Work instructions :: Without the images, reproduce every entry exactly.
Content starts
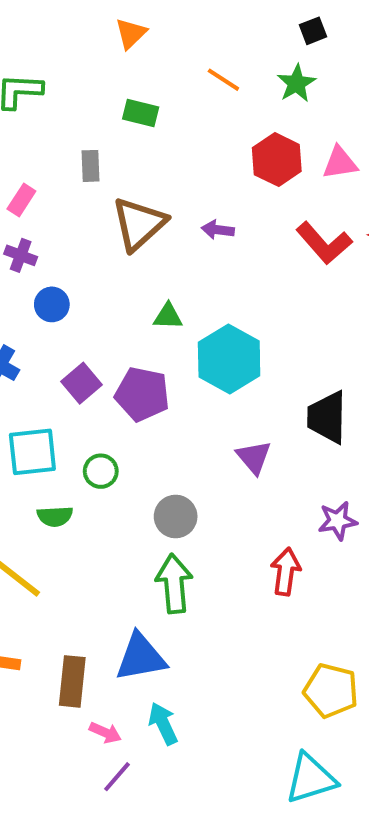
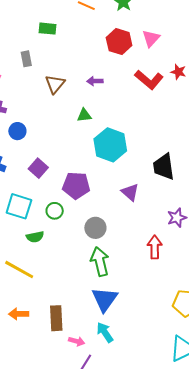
pink triangle: (340, 163) -> (151, 38), turned -30
brown triangle: (139, 224) -> (55, 84), size x0.7
green triangle: (168, 316) -> (84, 115), moved
purple pentagon: (142, 394) -> (76, 186), moved
cyan square: (32, 452) -> (19, 206), turned 32
blue triangle: (141, 657) -> (105, 299), moved, turned -36

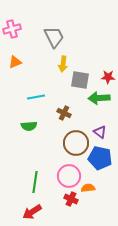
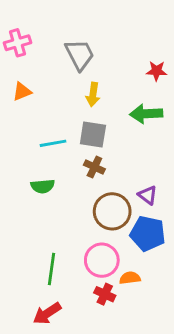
red star: (108, 77) -> (157, 71), moved
gray square: (80, 80) -> (93, 134), moved
green arrow: (99, 98) -> (146, 114), moved

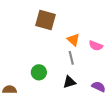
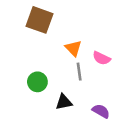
gray line: (71, 58) -> (79, 72), moved
green circle: (39, 72) -> (37, 82), moved

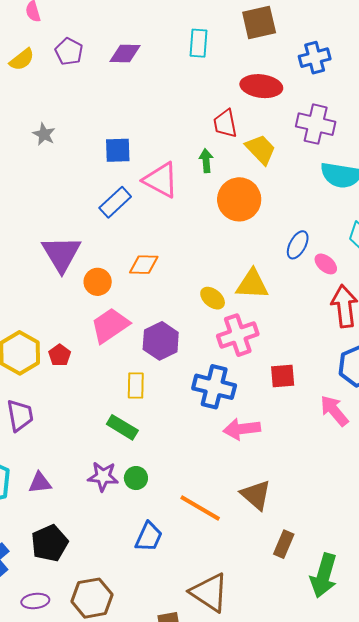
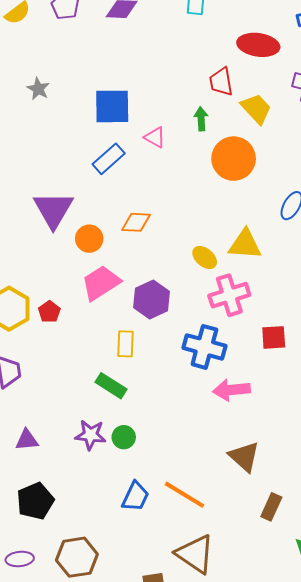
blue square: (118, 150) -> (112, 106), size x1.4
pink triangle: (161, 180) -> (155, 137), size x0.6
orange line: (200, 508) -> (184, 495), moved

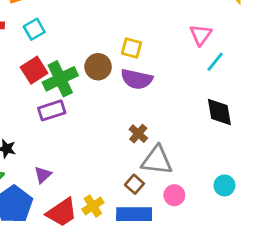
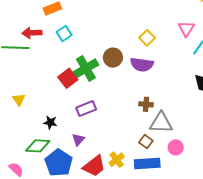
yellow square: (132, 48) -> (147, 38), moved, turned 35
red square: (34, 70) -> (68, 78), moved
purple rectangle: (52, 110) -> (86, 109), moved
brown cross: (138, 134) -> (146, 104), turned -32

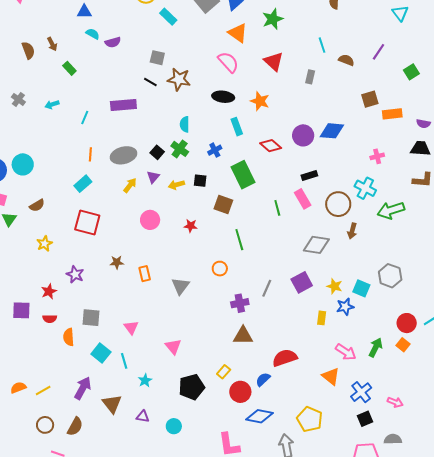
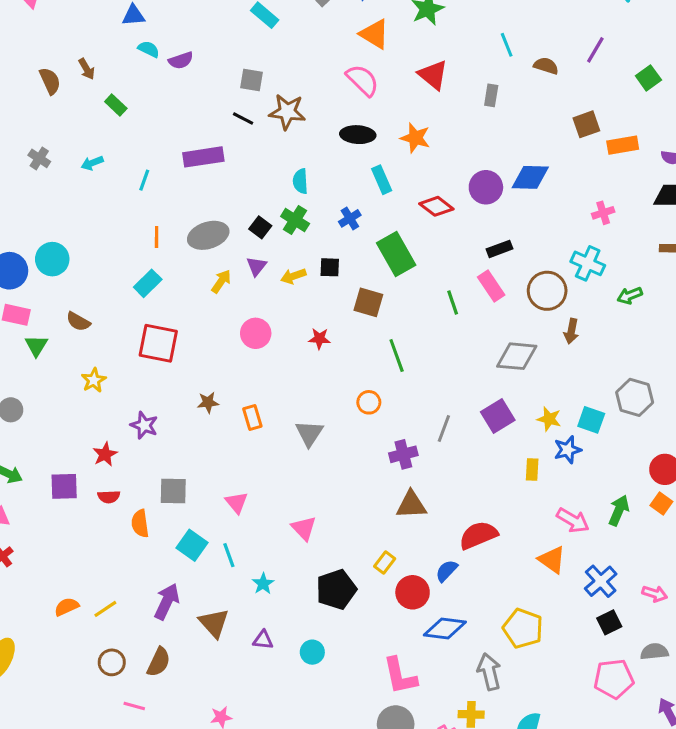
brown semicircle: (37, 205) -> (78, 322), turned 63
green arrow: (391, 210) -> (630, 296), size x0.6

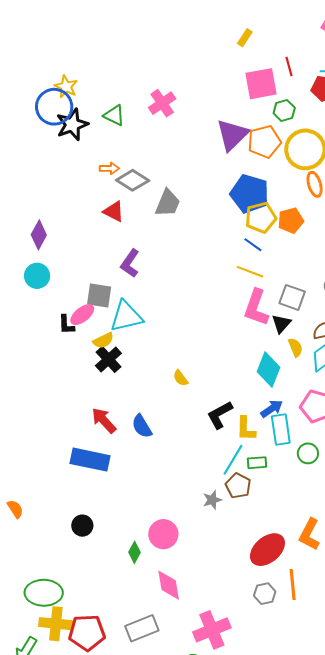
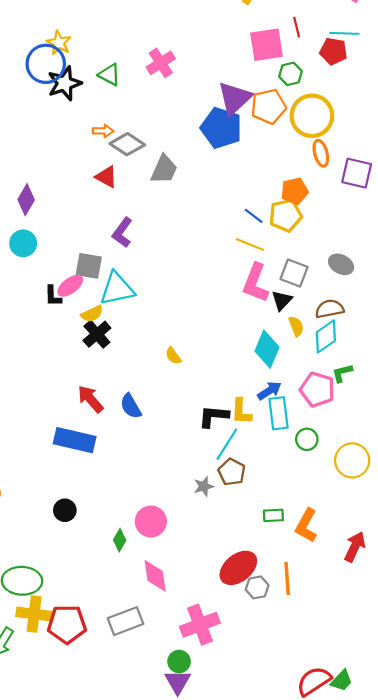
blue pentagon: (250, 194) -> (221, 128), moved
yellow pentagon: (261, 218) -> (286, 215), moved
black L-shape: (220, 415) -> (214, 416), moved, turned 32
green rectangle: (257, 463) -> (273, 515), moved
red ellipse: (267, 550) -> (238, 568), moved

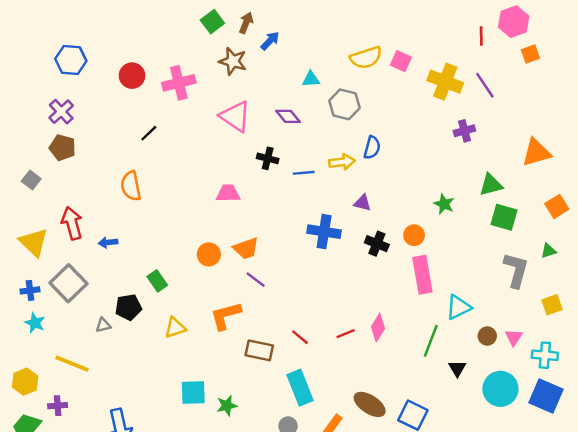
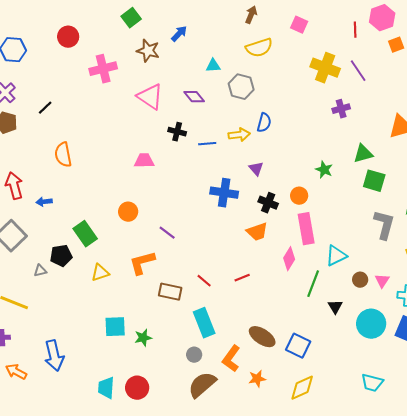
brown arrow: (246, 23) -> (251, 15), moved
pink square: (401, 61) -> (299, 25), moved
red circle: (132, 76) -> (68, 37), moved
black line: (149, 133) -> (45, 108), moved
purple triangle: (362, 203) -> (256, 169), turned 35
orange trapezoid: (246, 248) -> (257, 232), moved
green rectangle: (157, 281) -> (85, 234), size x1.4
pink diamond: (378, 328) -> (289, 259), moved

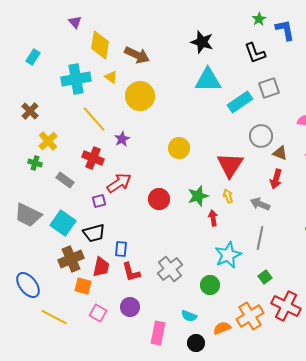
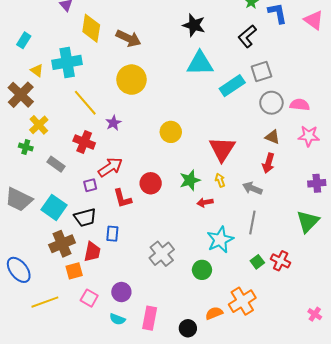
black L-shape: (255, 53) -> (247, 36), turned 70
yellow triangle: (111, 77) -> (37, 70), moved
brown cross: (30, 111) -> (21, 95), size x1.5
gray circle: (261, 136) -> (271, 103), moved
red arrow: (213, 218) -> (205, 202), turned -91
red L-shape: (131, 272) -> (122, 198), moved
orange square: (83, 286) -> (74, 271), turned -30
red cross: (286, 306) -> (281, 261), moved, size x0.7
cyan semicircle: (189, 316) -> (117, 319), moved
yellow line: (54, 317) -> (45, 302), turned -48

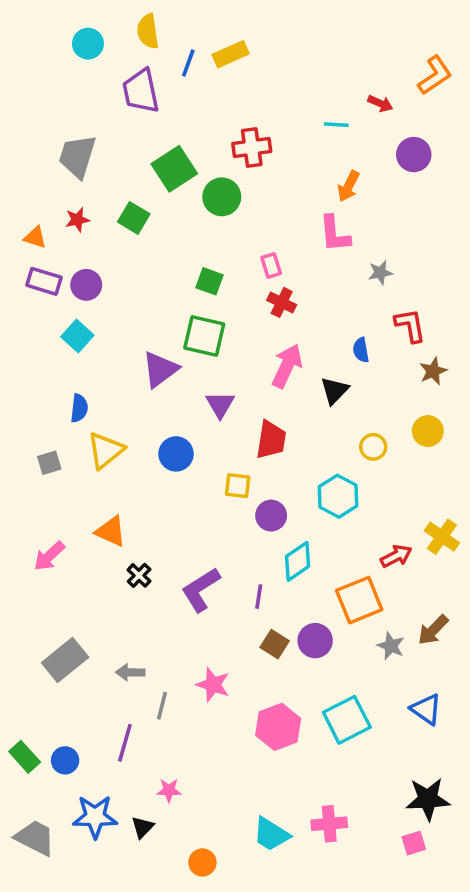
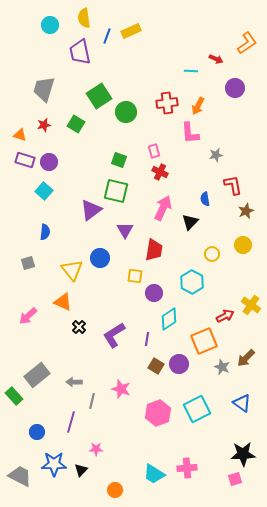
red cross: (252, 148) -> (167, 103), moved
yellow triangle: (106, 450) -> (72, 270), moved, turned -30
green rectangle: (25, 757) -> (14, 396), moved

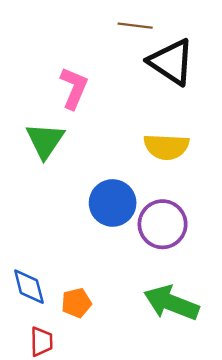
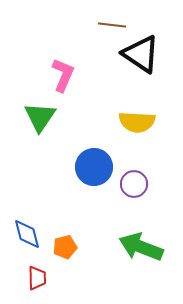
purple circle: (163, 224) -> (134, 184), size x0.7

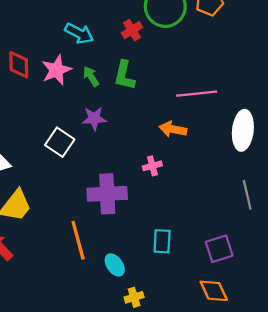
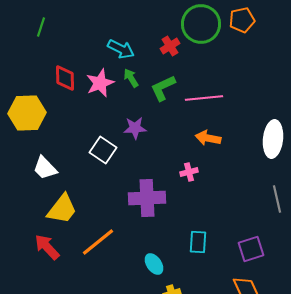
green L-shape: (124, 75) -> (163, 88), turned 52
green arrow: (91, 76) -> (131, 78), moved
pink line: (197, 94) -> (204, 98), moved
orange line: (78, 240) -> (98, 242), moved, turned 66

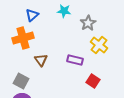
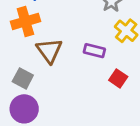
brown triangle: (41, 60) -> (49, 51), size x1.5

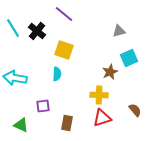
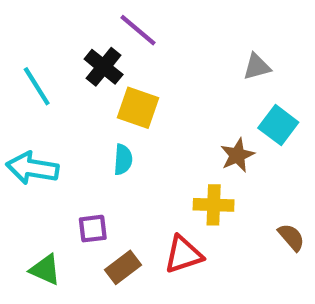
cyan line: (13, 28) -> (37, 86), moved
black cross: (37, 31) -> (104, 67), moved
cyan square: (129, 58) -> (278, 125), turned -30
red triangle: (102, 118) -> (183, 254), moved
brown rectangle: (67, 123) -> (123, 267), moved, turned 42

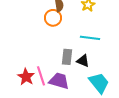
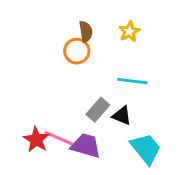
gray rectangle: (67, 57) -> (98, 110), turned 35
pink line: (41, 76) -> (59, 138), turned -48

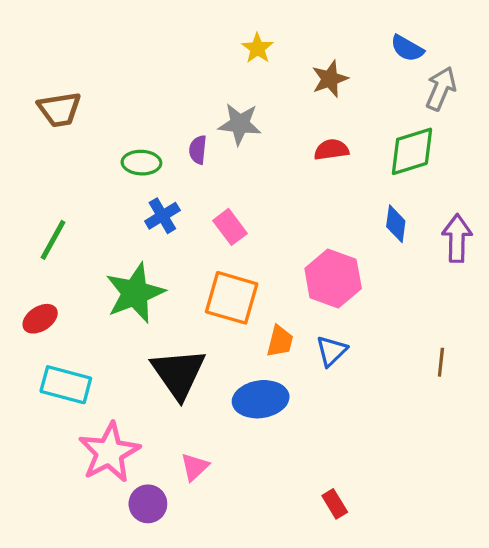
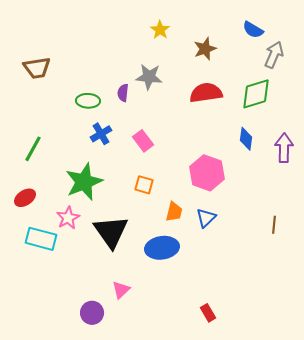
red semicircle: (331, 150) -> (206, 93), size x1.5
orange square: (232, 298) -> (144, 185), size x0.6
pink star: (109, 452) -> (68, 218), moved, size x0.6

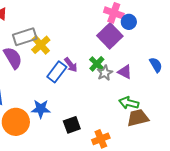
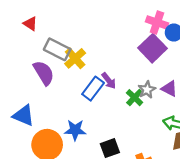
gray rectangle: (25, 37) -> (57, 49), turned 45
green cross: (97, 64) -> (135, 98), moved

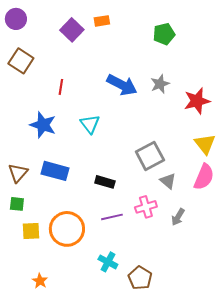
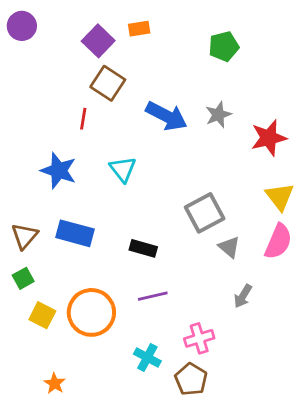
brown square: (21, 61) -> (108, 83), moved
green square: (17, 204) -> (23, 278), turned -35
pink cross: (146, 207) -> (199, 338), moved
yellow square: (31, 231) -> (42, 315), turned 30

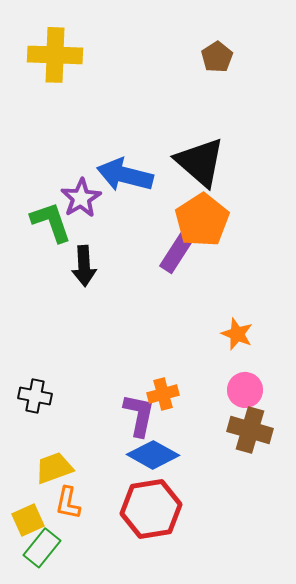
Content ends
Answer to the problem ::
pink triangle: (340, 163) -> (151, 38), turned -30
brown triangle: (139, 224) -> (55, 84), size x0.7
green triangle: (168, 316) -> (84, 115), moved
purple pentagon: (142, 394) -> (76, 186), moved
cyan square: (32, 452) -> (19, 206), turned 32
blue triangle: (141, 657) -> (105, 299), moved, turned -36

red star: (108, 77) -> (157, 71), moved
gray square: (80, 80) -> (93, 134), moved
green arrow: (99, 98) -> (146, 114), moved

gray line: (71, 58) -> (79, 72), moved
green circle: (39, 72) -> (37, 82), moved

blue square: (118, 150) -> (112, 106), size x1.4
pink triangle: (161, 180) -> (155, 137), size x0.6
orange line: (200, 508) -> (184, 495), moved

yellow square: (132, 48) -> (147, 38), moved, turned 35
red square: (34, 70) -> (68, 78), moved
purple rectangle: (52, 110) -> (86, 109), moved
brown cross: (138, 134) -> (146, 104), turned -32

brown semicircle: (37, 205) -> (78, 322), turned 63
green arrow: (391, 210) -> (630, 296), size x0.6

blue pentagon: (250, 194) -> (221, 128), moved
yellow pentagon: (261, 218) -> (286, 215), moved
black L-shape: (220, 415) -> (214, 416), moved, turned 32
green rectangle: (257, 463) -> (273, 515), moved
red ellipse: (267, 550) -> (238, 568), moved

brown arrow: (246, 23) -> (251, 15), moved
pink square: (401, 61) -> (299, 25), moved
red circle: (132, 76) -> (68, 37), moved
black line: (149, 133) -> (45, 108), moved
purple triangle: (362, 203) -> (256, 169), turned 35
orange trapezoid: (246, 248) -> (257, 232), moved
green rectangle: (157, 281) -> (85, 234), size x1.4
pink diamond: (378, 328) -> (289, 259), moved

black L-shape: (255, 53) -> (247, 36), turned 70
yellow triangle: (111, 77) -> (37, 70), moved
brown cross: (30, 111) -> (21, 95), size x1.5
gray circle: (261, 136) -> (271, 103), moved
red arrow: (213, 218) -> (205, 202), turned -91
red L-shape: (131, 272) -> (122, 198), moved
orange square: (83, 286) -> (74, 271), turned -30
red cross: (286, 306) -> (281, 261), moved, size x0.7
cyan semicircle: (189, 316) -> (117, 319), moved
yellow line: (54, 317) -> (45, 302), turned -48

red cross: (252, 148) -> (167, 103), moved
yellow triangle: (106, 450) -> (72, 270), moved, turned -30
green rectangle: (25, 757) -> (14, 396), moved

purple circle: (163, 224) -> (134, 184), size x0.7

green L-shape: (124, 75) -> (163, 88), turned 52
green arrow: (91, 76) -> (131, 78), moved
pink line: (197, 94) -> (204, 98), moved
orange line: (78, 240) -> (98, 242), moved, turned 66

brown triangle: (41, 60) -> (49, 51), size x1.5

cyan line: (13, 28) -> (37, 86), moved
black cross: (37, 31) -> (104, 67), moved
cyan square: (129, 58) -> (278, 125), turned -30
red triangle: (102, 118) -> (183, 254), moved
brown rectangle: (67, 123) -> (123, 267), moved, turned 42

gray rectangle: (67, 57) -> (98, 110), turned 35
pink line: (41, 76) -> (59, 138), turned -48

red semicircle: (331, 150) -> (206, 93), size x1.5
orange square: (232, 298) -> (144, 185), size x0.6
pink star: (109, 452) -> (68, 218), moved, size x0.6

gray rectangle: (25, 37) -> (57, 49), turned 45
green cross: (97, 64) -> (135, 98), moved

brown square: (21, 61) -> (108, 83), moved
green square: (17, 204) -> (23, 278), turned -35
pink cross: (146, 207) -> (199, 338), moved
yellow square: (31, 231) -> (42, 315), turned 30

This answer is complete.